= STORED DATA =
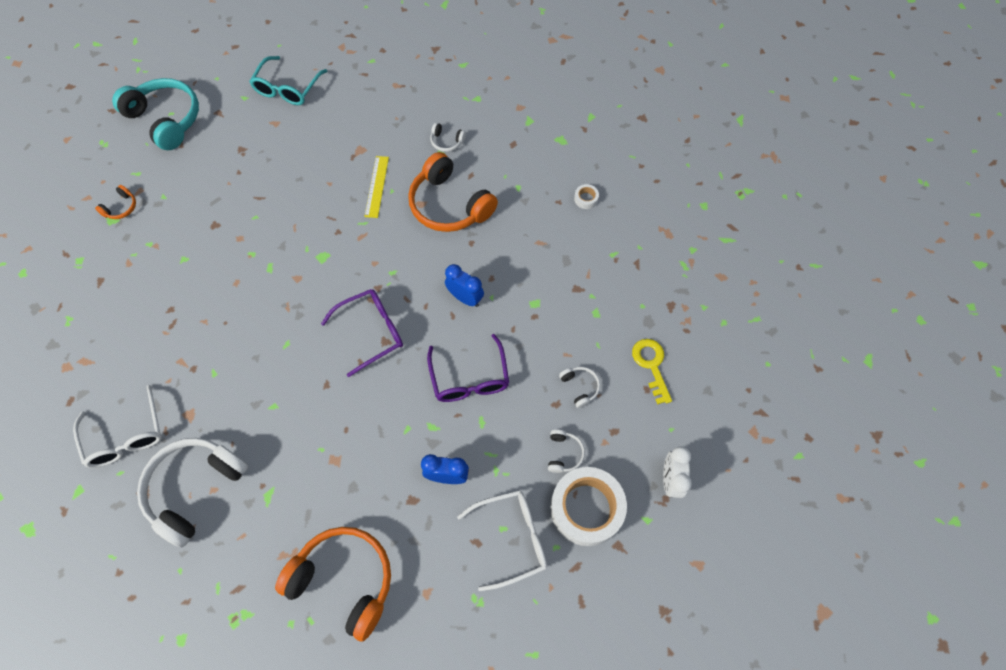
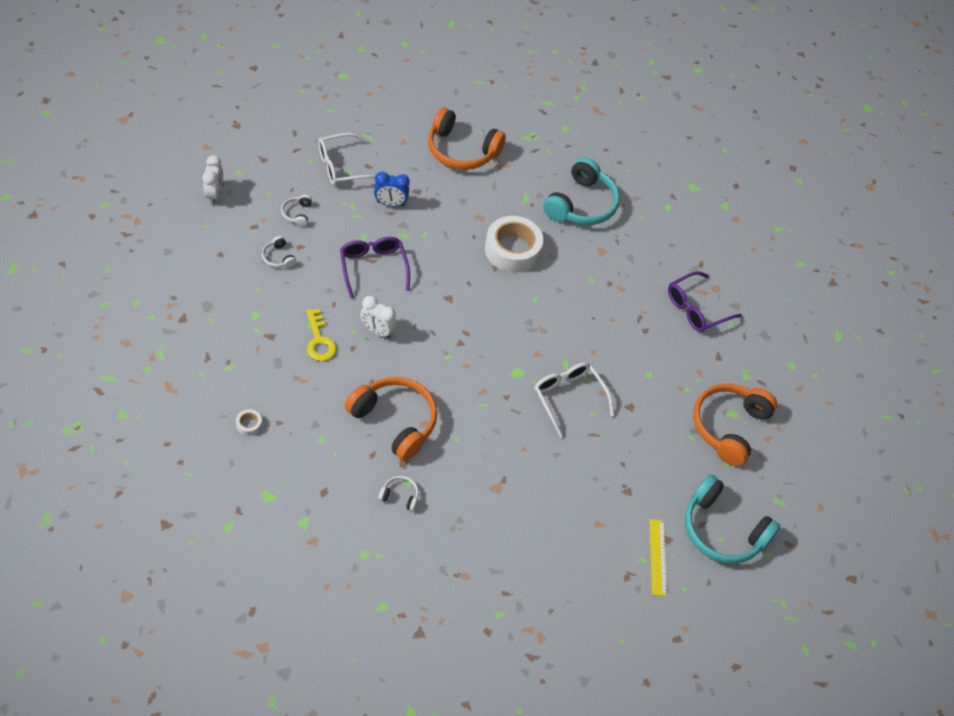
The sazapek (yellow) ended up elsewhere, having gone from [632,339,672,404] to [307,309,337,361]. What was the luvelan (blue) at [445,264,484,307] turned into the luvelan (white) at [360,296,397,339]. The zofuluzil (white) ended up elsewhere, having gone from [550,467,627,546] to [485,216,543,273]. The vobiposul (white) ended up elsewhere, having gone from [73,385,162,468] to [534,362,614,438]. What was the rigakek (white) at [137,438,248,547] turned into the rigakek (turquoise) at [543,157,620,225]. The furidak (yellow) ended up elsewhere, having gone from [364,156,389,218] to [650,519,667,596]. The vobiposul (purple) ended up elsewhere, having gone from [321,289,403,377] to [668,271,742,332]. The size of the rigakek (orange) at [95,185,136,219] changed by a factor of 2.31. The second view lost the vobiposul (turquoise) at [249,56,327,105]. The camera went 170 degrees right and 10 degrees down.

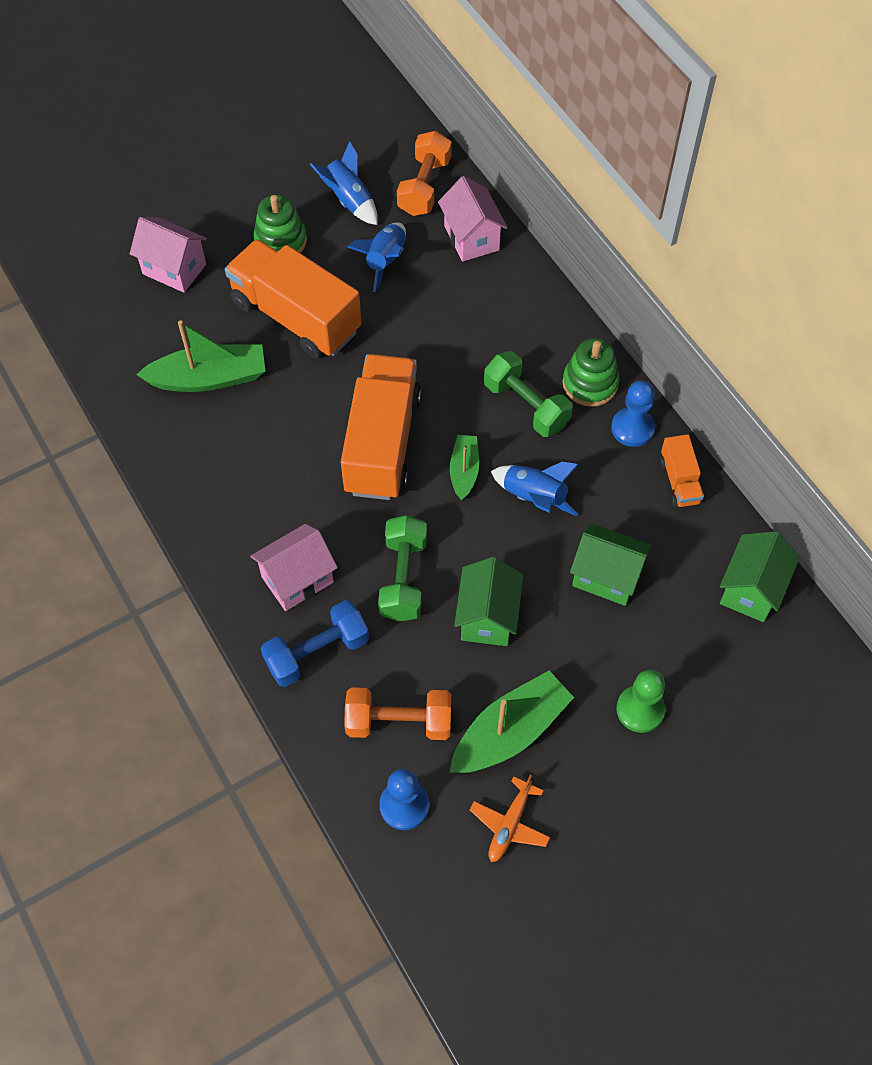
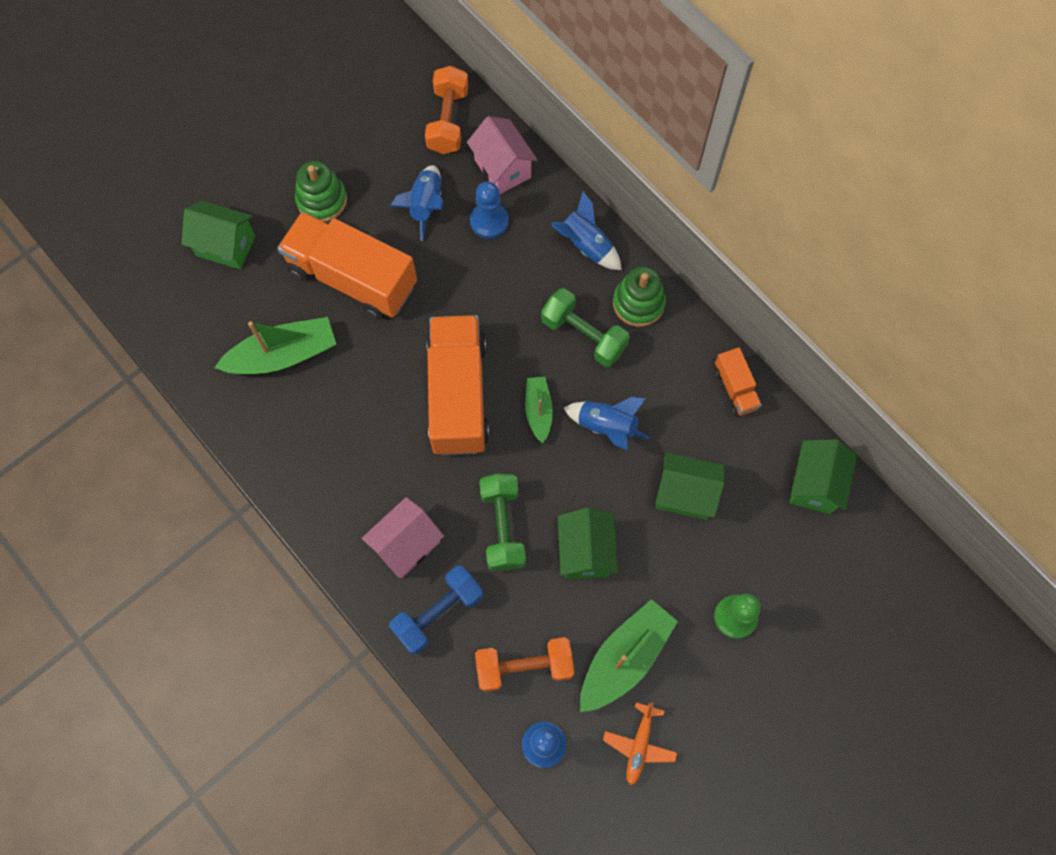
What was the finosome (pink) at [130,217,207,293] turned into the finosome (green) at [181,201,255,269]. The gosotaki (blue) ended up elsewhere, having gone from [611,381,655,447] to [470,181,509,239]. The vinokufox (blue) ended up elsewhere, having gone from [310,141,378,225] to [551,192,622,270]. The camera went 10 degrees left and 10 degrees up.

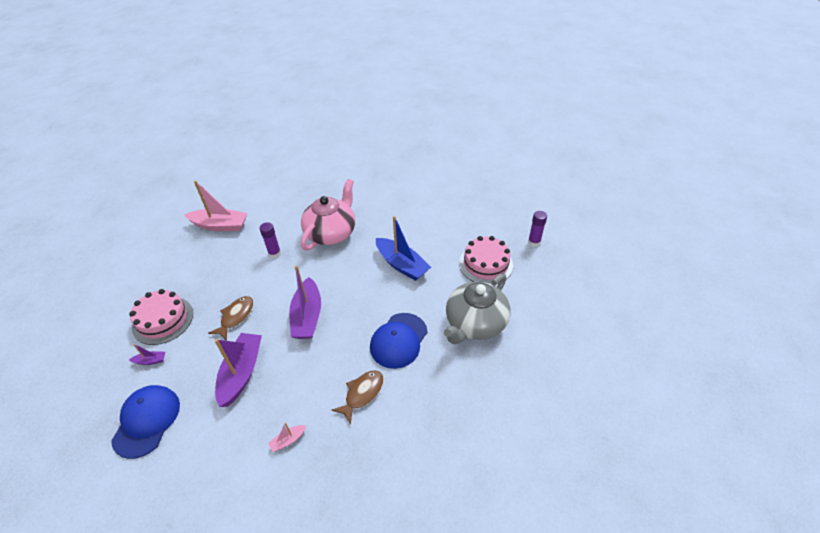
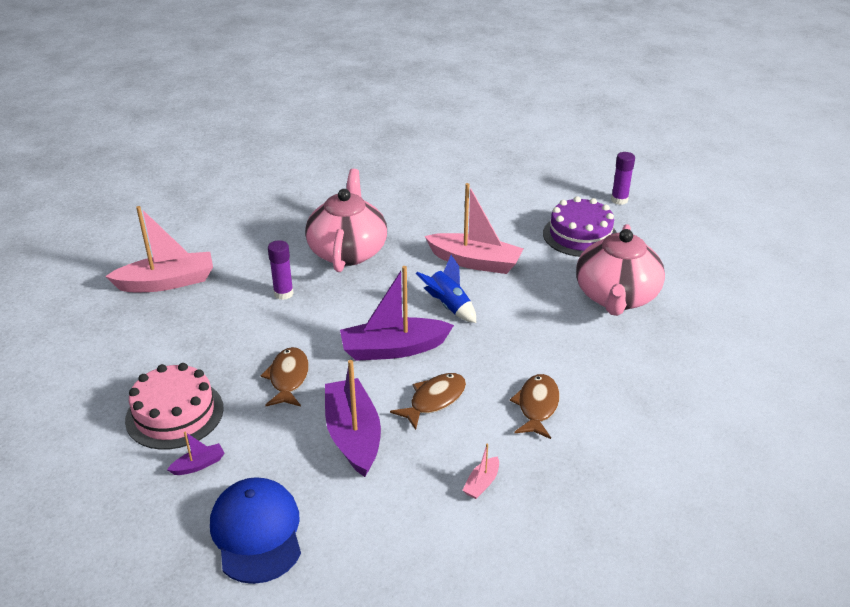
The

= WHAT THE TASK ASKS =
Repeat the listing verbatim. Skip the pictures.

= EXPECTED ANSWER =
The sazapek (yellow) ended up elsewhere, having gone from [632,339,672,404] to [307,309,337,361]. What was the luvelan (blue) at [445,264,484,307] turned into the luvelan (white) at [360,296,397,339]. The zofuluzil (white) ended up elsewhere, having gone from [550,467,627,546] to [485,216,543,273]. The vobiposul (white) ended up elsewhere, having gone from [73,385,162,468] to [534,362,614,438]. What was the rigakek (white) at [137,438,248,547] turned into the rigakek (turquoise) at [543,157,620,225]. The furidak (yellow) ended up elsewhere, having gone from [364,156,389,218] to [650,519,667,596]. The vobiposul (purple) ended up elsewhere, having gone from [321,289,403,377] to [668,271,742,332]. The size of the rigakek (orange) at [95,185,136,219] changed by a factor of 2.31. The second view lost the vobiposul (turquoise) at [249,56,327,105]. The camera went 170 degrees right and 10 degrees down.

What was the finosome (pink) at [130,217,207,293] turned into the finosome (green) at [181,201,255,269]. The gosotaki (blue) ended up elsewhere, having gone from [611,381,655,447] to [470,181,509,239]. The vinokufox (blue) ended up elsewhere, having gone from [310,141,378,225] to [551,192,622,270]. The camera went 10 degrees left and 10 degrees up.

The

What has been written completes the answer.